**WORK INSTRUCTIONS**
Please write out exactly the lines of the data below from the line holding "C14: 2.2nF (GND, W7) -> 2.2nF (VRAW, W7)" through the line holding "U2 pin PB2: SIG4 -> SIG7", and leave out the rest.

**Content revision data**
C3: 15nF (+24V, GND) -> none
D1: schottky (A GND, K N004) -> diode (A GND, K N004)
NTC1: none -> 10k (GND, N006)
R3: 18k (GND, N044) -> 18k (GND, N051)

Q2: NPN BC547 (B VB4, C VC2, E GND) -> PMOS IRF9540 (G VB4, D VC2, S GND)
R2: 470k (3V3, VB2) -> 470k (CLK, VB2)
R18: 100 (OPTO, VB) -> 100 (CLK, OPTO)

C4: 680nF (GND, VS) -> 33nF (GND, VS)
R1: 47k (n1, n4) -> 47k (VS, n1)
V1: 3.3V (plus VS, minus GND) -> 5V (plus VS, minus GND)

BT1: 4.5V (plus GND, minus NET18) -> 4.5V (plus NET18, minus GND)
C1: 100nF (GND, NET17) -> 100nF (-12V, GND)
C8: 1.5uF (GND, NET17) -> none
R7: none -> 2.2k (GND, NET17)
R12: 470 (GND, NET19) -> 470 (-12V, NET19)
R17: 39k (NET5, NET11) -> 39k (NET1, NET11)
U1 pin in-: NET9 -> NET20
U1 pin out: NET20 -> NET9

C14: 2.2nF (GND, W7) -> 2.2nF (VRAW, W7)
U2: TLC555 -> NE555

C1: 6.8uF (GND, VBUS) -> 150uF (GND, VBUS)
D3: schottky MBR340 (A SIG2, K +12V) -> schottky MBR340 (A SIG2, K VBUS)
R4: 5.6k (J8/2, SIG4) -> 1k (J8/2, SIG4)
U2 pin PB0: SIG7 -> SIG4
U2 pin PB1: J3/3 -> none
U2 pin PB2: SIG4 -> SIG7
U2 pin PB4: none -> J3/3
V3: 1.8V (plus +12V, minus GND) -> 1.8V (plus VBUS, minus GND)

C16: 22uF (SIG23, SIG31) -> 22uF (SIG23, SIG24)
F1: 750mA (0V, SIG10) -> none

**RESULT**
C14: 2.2nF (GND, W7) -> 2.2nF (VRAW, W7)
U2: TLC555 -> NE555

C1: 6.8uF (GND, VBUS) -> 150uF (GND, VBUS)
D3: schottky MBR340 (A SIG2, K +12V) -> schottky MBR340 (A SIG2, K VBUS)
R4: 5.6k (J8/2, SIG4) -> 1k (J8/2, SIG4)
U2 pin PB0: SIG7 -> SIG4
U2 pin PB1: J3/3 -> none
U2 pin PB2: SIG4 -> SIG7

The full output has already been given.